# PROBLEM TO SOLVE
Please copy every line of the records below that holds the word "banan".

# DATASET RECORDS
[Start of Attachment]

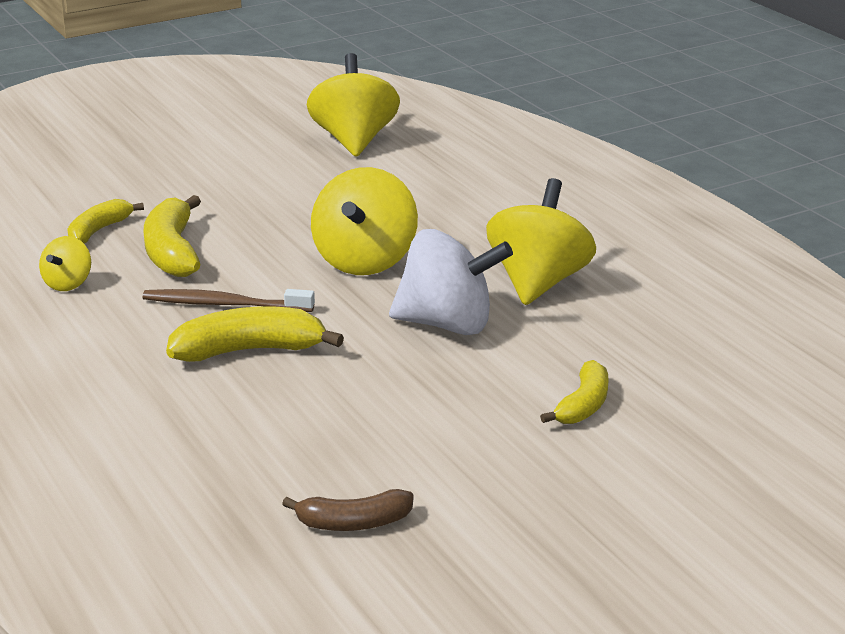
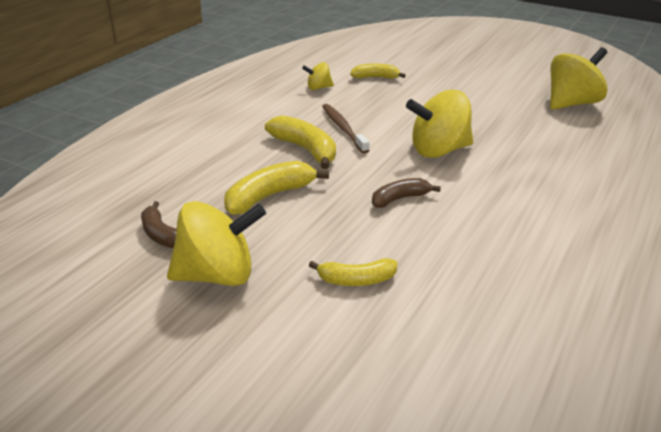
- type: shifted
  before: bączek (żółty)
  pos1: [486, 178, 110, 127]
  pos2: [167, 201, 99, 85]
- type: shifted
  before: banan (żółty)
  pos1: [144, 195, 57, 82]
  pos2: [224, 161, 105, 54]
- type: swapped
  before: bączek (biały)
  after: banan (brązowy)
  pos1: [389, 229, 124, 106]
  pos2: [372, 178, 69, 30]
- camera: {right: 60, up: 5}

[End of Attachment]

# SOLUTION TO THIS EXERCISE
  before: banan (żółty)
  after: banan (brązowy)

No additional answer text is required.